- Opening Delimiter -
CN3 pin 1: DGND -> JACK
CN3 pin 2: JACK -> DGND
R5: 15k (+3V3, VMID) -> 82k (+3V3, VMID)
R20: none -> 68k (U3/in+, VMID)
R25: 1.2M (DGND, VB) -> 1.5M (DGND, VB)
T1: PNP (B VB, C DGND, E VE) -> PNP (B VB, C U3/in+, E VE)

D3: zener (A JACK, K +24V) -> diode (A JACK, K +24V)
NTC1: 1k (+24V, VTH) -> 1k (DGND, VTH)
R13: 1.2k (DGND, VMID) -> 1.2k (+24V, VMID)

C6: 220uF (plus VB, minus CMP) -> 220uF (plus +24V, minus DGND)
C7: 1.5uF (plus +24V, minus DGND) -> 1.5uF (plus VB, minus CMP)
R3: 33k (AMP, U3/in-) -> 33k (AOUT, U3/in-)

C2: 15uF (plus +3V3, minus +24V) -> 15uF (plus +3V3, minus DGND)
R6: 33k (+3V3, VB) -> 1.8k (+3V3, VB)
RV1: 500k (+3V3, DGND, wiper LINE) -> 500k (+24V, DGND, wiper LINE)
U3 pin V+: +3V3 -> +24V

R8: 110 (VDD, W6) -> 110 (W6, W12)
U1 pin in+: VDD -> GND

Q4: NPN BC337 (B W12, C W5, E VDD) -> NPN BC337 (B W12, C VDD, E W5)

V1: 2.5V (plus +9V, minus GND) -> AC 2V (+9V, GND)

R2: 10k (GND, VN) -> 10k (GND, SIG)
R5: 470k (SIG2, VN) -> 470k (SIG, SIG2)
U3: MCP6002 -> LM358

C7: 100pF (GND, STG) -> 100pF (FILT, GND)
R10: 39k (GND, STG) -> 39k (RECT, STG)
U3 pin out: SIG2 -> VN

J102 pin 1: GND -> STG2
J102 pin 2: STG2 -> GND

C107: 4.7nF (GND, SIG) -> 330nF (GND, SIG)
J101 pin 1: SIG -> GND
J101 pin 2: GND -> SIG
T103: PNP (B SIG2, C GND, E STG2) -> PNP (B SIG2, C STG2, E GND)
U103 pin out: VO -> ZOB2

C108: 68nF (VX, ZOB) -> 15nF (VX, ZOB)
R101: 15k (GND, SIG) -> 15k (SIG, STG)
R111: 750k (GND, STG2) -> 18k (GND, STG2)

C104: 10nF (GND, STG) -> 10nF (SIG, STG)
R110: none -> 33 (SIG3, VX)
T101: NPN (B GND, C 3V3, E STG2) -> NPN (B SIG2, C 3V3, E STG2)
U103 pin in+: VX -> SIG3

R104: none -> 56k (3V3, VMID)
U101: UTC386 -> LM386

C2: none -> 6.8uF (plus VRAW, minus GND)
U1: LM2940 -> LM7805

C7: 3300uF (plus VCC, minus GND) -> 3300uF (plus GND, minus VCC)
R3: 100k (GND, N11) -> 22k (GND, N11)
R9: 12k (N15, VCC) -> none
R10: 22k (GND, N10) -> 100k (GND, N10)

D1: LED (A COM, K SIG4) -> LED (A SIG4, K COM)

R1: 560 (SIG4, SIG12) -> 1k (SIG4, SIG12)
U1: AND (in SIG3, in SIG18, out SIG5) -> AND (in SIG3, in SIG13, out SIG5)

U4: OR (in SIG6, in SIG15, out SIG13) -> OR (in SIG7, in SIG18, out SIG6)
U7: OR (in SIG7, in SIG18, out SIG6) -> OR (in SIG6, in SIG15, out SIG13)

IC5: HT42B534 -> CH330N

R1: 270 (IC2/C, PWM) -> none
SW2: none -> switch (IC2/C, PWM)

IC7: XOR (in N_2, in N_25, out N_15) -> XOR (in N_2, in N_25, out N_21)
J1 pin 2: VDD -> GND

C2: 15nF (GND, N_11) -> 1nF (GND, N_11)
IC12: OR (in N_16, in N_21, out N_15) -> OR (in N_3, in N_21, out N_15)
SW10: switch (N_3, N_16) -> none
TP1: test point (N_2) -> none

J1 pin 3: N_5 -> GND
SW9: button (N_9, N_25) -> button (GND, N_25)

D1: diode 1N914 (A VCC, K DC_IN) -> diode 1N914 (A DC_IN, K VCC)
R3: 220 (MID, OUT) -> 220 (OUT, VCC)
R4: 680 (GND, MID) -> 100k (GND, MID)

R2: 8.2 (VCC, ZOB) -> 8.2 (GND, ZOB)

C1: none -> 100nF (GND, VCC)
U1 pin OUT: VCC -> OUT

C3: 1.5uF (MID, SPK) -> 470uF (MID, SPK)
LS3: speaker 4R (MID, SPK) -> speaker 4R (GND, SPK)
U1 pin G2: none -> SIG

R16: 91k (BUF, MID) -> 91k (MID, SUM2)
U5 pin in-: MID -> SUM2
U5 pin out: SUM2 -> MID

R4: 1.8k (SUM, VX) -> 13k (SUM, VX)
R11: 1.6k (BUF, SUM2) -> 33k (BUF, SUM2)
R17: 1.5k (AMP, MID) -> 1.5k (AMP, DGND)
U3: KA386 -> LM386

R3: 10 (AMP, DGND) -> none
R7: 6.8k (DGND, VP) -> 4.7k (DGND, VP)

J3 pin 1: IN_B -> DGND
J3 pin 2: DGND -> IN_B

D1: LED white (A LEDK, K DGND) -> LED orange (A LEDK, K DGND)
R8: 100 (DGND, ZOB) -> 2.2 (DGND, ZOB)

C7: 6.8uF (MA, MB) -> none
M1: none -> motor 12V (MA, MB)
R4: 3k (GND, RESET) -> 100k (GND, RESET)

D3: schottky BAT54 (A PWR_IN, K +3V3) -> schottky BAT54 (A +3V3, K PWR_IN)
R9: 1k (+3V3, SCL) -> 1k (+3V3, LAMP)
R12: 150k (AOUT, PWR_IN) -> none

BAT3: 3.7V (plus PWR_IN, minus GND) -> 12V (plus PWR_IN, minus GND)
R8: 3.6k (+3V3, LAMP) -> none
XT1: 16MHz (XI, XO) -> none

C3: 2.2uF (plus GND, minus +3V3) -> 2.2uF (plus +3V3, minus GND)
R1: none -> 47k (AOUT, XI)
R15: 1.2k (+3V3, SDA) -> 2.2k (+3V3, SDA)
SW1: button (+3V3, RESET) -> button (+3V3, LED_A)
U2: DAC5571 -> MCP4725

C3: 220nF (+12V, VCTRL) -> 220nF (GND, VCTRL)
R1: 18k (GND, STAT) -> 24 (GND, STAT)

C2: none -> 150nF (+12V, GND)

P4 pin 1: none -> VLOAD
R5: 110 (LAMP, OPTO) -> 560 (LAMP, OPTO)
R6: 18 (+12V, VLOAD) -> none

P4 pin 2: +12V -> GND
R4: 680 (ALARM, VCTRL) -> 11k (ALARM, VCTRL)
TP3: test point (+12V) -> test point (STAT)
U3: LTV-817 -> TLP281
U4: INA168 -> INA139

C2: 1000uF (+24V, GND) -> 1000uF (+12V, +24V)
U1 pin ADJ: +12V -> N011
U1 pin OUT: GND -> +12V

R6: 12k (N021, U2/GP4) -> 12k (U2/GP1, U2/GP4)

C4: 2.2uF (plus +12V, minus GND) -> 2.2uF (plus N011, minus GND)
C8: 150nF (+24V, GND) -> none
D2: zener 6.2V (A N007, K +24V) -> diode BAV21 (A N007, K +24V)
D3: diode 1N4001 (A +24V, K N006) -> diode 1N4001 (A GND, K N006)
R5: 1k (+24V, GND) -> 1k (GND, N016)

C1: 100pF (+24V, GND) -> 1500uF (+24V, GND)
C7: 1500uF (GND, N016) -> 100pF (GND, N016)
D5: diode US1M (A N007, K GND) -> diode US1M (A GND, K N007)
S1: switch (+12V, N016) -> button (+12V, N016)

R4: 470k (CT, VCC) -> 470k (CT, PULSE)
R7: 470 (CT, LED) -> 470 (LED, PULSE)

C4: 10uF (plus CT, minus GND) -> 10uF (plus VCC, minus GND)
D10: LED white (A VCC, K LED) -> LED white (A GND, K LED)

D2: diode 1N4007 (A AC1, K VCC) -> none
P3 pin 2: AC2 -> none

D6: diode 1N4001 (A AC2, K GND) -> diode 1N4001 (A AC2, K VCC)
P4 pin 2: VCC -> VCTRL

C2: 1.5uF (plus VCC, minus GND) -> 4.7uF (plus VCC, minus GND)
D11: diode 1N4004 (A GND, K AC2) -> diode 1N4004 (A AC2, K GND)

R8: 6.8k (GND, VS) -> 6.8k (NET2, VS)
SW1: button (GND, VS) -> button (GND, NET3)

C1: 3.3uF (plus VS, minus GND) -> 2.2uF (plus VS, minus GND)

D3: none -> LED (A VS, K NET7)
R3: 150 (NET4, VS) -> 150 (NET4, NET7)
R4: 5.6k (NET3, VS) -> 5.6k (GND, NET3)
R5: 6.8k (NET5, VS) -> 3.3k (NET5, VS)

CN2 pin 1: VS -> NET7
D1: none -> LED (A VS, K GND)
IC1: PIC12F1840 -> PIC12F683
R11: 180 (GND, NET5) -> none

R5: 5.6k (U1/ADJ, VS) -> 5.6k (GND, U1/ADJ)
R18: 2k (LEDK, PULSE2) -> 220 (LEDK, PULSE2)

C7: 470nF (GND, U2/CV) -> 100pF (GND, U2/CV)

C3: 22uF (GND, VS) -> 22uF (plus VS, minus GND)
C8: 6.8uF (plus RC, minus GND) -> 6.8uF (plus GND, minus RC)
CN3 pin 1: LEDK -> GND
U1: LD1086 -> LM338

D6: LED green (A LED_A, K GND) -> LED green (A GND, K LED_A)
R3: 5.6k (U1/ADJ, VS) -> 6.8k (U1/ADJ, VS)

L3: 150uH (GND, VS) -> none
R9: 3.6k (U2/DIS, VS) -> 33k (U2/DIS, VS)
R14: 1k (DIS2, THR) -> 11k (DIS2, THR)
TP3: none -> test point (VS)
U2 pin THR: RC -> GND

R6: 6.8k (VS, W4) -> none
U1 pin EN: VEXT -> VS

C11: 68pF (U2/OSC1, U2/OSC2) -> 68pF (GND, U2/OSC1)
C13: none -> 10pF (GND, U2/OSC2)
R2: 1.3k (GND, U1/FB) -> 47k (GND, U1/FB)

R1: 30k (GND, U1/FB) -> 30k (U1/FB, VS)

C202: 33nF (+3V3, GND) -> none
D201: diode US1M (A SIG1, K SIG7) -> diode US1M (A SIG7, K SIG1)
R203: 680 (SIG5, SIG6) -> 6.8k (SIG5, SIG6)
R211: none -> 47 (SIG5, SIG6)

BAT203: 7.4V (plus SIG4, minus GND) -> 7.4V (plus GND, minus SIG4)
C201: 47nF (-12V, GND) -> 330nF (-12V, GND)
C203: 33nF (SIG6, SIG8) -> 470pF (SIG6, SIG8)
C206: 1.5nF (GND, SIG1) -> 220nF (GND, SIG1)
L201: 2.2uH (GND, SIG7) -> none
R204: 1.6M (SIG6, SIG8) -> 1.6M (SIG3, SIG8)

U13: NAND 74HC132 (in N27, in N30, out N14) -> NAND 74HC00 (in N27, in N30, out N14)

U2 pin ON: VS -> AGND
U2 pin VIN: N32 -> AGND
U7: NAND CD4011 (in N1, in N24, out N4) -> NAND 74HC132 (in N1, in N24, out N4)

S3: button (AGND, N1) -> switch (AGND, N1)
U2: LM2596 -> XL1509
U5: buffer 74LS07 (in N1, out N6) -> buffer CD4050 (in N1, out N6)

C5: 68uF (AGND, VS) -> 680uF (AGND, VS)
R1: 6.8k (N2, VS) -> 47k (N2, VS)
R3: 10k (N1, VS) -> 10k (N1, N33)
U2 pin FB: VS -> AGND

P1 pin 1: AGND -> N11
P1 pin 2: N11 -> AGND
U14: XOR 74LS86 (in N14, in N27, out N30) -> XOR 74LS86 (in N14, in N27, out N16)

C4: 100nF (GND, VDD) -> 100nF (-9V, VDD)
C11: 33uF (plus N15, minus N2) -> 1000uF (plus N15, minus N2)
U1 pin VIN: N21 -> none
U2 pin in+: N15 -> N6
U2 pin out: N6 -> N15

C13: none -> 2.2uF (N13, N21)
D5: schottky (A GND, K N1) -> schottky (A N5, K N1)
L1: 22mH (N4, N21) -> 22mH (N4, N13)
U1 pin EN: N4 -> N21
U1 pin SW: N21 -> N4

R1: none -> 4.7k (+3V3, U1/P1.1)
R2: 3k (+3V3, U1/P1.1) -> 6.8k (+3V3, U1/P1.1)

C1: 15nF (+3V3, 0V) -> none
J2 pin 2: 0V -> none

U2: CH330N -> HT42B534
- Closing Delimiter -
EXERCISE OBJECTIVE = Output the lines above exactly, but only those between the line holding "U1: LD1086 -> LM338" and the line holding "U2: LM2596 -> XL1509", inclusive.

OUTPUT FOR THIS EXERCISE =
U1: LD1086 -> LM338

D6: LED green (A LED_A, K GND) -> LED green (A GND, K LED_A)
R3: 5.6k (U1/ADJ, VS) -> 6.8k (U1/ADJ, VS)

L3: 150uH (GND, VS) -> none
R9: 3.6k (U2/DIS, VS) -> 33k (U2/DIS, VS)
R14: 1k (DIS2, THR) -> 11k (DIS2, THR)
TP3: none -> test point (VS)
U2 pin THR: RC -> GND

R6: 6.8k (VS, W4) -> none
U1 pin EN: VEXT -> VS

C11: 68pF (U2/OSC1, U2/OSC2) -> 68pF (GND, U2/OSC1)
C13: none -> 10pF (GND, U2/OSC2)
R2: 1.3k (GND, U1/FB) -> 47k (GND, U1/FB)

R1: 30k (GND, U1/FB) -> 30k (U1/FB, VS)

C202: 33nF (+3V3, GND) -> none
D201: diode US1M (A SIG1, K SIG7) -> diode US1M (A SIG7, K SIG1)
R203: 680 (SIG5, SIG6) -> 6.8k (SIG5, SIG6)
R211: none -> 47 (SIG5, SIG6)

BAT203: 7.4V (plus SIG4, minus GND) -> 7.4V (plus GND, minus SIG4)
C201: 47nF (-12V, GND) -> 330nF (-12V, GND)
C203: 33nF (SIG6, SIG8) -> 470pF (SIG6, SIG8)
C206: 1.5nF (GND, SIG1) -> 220nF (GND, SIG1)
L201: 2.2uH (GND, SIG7) -> none
R204: 1.6M (SIG6, SIG8) -> 1.6M (SIG3, SIG8)

U13: NAND 74HC132 (in N27, in N30, out N14) -> NAND 74HC00 (in N27, in N30, out N14)

U2 pin ON: VS -> AGND
U2 pin VIN: N32 -> AGND
U7: NAND CD4011 (in N1, in N24, out N4) -> NAND 74HC132 (in N1, in N24, out N4)

S3: button (AGND, N1) -> switch (AGND, N1)
U2: LM2596 -> XL1509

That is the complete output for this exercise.